### Task objective
Taking the line that contains "(661, 223) = (737, 335): white" as the first and the final line of the records as the last, write out every line between them exactly, ends included, and nothing else.

━━━ Supplied material

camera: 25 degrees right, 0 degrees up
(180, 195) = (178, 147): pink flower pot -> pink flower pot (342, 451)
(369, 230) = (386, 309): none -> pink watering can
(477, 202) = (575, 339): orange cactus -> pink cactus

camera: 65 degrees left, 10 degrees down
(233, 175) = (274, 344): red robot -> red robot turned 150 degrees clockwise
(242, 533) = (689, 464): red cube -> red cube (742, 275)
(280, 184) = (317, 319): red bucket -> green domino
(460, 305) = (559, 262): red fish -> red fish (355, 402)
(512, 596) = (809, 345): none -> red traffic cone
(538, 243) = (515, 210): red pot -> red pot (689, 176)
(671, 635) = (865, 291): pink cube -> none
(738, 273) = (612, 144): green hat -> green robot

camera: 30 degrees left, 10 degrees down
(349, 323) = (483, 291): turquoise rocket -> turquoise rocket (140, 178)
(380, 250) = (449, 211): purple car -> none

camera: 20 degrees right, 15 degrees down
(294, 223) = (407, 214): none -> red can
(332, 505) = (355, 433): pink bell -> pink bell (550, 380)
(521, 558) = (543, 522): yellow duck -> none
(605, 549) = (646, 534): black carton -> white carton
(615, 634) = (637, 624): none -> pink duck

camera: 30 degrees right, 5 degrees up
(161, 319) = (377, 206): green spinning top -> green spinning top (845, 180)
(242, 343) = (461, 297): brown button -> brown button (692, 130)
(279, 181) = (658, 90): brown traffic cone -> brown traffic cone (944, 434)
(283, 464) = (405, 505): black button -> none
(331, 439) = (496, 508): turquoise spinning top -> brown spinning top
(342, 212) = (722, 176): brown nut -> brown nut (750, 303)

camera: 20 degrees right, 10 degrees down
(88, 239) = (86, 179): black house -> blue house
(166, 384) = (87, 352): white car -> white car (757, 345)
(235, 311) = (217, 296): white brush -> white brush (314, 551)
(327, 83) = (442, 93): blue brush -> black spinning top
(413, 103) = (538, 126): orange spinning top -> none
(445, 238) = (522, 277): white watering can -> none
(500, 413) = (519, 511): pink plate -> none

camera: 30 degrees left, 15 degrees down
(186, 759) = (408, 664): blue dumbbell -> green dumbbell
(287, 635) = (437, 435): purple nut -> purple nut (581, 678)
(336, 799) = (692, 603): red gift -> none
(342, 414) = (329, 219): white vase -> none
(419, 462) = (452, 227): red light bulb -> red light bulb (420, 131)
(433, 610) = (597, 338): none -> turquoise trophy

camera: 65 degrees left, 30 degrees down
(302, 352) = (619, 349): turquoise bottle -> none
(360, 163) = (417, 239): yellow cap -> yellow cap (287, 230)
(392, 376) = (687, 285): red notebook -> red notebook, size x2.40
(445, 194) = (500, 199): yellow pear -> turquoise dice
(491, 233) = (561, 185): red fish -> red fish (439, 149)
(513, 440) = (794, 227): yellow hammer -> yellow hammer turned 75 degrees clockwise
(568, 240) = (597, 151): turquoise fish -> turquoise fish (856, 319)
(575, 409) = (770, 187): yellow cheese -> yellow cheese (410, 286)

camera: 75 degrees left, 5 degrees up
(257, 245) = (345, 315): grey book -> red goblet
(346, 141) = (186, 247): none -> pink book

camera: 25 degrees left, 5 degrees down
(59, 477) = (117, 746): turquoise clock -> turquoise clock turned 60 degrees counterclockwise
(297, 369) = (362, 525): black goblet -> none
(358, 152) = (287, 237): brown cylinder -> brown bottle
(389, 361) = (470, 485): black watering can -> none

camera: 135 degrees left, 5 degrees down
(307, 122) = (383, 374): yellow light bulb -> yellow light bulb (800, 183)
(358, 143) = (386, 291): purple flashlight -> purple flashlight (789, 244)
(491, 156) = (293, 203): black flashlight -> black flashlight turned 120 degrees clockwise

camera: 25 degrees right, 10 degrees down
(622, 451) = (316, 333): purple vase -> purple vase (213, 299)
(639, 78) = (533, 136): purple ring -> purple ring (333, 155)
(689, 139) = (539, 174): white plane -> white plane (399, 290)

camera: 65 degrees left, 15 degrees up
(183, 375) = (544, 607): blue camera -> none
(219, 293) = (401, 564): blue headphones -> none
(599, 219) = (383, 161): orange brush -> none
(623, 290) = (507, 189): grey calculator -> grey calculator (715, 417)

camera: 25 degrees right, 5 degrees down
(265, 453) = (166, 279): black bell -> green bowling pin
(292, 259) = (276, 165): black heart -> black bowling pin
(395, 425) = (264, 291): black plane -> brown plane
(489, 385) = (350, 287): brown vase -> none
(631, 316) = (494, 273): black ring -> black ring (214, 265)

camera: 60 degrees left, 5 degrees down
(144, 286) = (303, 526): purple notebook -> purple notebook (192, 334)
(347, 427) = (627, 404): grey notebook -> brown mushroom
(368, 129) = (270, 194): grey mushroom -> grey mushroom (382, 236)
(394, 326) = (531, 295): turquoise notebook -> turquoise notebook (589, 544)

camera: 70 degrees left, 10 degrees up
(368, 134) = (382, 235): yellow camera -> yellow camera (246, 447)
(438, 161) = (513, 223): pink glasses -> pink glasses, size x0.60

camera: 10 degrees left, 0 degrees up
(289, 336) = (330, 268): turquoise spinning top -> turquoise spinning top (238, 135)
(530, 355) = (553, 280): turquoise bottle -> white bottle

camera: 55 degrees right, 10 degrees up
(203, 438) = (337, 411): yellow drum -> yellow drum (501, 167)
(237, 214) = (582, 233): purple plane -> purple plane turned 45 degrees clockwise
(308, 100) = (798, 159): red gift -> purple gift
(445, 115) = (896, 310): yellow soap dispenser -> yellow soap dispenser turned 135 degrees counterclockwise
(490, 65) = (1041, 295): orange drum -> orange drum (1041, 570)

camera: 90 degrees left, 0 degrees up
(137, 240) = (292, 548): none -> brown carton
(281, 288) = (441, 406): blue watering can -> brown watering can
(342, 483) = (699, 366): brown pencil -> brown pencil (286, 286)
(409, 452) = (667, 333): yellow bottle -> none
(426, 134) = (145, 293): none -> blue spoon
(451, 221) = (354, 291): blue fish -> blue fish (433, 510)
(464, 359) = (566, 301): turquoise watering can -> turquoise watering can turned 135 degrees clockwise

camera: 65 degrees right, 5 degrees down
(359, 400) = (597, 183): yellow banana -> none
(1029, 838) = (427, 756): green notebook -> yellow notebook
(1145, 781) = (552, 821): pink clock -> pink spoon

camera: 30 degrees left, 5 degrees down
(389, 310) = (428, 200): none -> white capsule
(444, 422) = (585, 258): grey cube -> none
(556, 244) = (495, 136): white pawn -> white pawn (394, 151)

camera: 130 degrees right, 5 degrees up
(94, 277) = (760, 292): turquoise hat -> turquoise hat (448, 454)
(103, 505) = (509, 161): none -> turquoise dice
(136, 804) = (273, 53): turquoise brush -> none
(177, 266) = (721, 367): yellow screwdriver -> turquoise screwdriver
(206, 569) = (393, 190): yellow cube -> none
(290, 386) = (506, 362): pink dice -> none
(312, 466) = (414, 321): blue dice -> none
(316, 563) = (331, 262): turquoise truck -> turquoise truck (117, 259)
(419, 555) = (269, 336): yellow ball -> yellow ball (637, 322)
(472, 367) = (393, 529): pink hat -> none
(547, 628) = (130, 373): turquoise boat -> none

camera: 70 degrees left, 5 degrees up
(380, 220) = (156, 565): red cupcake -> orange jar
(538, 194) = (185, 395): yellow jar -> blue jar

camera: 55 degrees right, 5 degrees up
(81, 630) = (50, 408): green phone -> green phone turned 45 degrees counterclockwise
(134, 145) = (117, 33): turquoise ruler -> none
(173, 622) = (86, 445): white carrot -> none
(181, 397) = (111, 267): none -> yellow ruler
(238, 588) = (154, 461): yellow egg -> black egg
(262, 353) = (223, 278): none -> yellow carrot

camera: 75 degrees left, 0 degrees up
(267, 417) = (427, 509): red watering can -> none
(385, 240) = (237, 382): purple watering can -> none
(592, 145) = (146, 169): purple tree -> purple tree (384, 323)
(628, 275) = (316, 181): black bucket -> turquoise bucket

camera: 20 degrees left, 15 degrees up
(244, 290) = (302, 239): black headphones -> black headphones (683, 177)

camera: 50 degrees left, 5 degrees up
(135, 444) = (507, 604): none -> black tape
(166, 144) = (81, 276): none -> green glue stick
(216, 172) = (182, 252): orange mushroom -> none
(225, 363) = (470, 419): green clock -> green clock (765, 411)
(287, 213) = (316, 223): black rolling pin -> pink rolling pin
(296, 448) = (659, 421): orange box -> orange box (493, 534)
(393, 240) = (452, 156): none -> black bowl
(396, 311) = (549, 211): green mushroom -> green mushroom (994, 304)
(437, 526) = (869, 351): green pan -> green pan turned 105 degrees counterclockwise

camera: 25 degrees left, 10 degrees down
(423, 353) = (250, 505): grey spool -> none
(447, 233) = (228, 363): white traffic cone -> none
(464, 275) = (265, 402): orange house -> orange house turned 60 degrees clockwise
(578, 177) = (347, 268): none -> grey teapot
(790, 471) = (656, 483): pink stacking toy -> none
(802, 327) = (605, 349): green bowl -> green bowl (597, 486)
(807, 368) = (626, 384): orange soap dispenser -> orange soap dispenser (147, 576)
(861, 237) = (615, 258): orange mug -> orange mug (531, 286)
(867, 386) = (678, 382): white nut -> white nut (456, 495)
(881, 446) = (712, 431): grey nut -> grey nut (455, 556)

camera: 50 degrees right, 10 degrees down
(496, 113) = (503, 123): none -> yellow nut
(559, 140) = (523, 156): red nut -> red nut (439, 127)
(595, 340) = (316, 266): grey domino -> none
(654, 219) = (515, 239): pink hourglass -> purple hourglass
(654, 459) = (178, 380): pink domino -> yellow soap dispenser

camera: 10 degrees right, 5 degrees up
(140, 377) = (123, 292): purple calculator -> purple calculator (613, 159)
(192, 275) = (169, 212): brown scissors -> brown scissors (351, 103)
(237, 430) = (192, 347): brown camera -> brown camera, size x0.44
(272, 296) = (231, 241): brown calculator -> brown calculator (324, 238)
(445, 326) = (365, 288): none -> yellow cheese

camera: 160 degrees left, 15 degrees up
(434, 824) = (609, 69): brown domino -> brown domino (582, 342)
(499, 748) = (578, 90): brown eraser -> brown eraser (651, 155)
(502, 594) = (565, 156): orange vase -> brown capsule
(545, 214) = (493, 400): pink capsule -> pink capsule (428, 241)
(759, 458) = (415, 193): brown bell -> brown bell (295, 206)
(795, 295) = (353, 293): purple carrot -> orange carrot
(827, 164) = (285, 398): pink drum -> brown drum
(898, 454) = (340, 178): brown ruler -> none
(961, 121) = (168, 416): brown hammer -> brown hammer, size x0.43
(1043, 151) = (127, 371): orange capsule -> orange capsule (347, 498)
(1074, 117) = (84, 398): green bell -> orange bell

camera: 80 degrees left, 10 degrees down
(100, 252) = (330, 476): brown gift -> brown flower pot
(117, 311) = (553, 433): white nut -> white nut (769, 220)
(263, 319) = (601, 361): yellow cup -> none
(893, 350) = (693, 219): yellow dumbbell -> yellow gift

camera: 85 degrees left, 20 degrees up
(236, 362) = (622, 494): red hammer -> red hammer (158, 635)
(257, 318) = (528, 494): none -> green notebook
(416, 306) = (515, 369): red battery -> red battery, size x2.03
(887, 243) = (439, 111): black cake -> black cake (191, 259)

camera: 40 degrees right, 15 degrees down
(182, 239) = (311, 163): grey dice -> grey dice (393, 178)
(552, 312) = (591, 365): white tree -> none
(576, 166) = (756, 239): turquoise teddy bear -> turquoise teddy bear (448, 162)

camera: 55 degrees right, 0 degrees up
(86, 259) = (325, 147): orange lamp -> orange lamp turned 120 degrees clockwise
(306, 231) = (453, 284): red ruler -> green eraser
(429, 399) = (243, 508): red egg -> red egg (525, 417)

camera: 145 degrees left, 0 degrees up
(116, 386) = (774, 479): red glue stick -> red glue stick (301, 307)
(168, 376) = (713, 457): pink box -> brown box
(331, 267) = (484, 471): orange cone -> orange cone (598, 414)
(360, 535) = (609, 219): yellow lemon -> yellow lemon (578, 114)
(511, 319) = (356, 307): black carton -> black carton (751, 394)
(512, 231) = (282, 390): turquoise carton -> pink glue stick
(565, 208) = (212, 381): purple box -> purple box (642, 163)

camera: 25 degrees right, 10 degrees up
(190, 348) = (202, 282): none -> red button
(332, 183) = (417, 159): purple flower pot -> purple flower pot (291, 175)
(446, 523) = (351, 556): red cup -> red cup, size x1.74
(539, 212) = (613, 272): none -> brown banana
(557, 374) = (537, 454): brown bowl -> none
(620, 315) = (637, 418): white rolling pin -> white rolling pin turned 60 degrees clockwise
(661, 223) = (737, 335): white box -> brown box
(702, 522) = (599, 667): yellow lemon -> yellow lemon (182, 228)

━━━━━━

### Solution to this task
(661, 223) = (737, 335): white box -> brown box
(702, 522) = (599, 667): yellow lemon -> yellow lemon (182, 228)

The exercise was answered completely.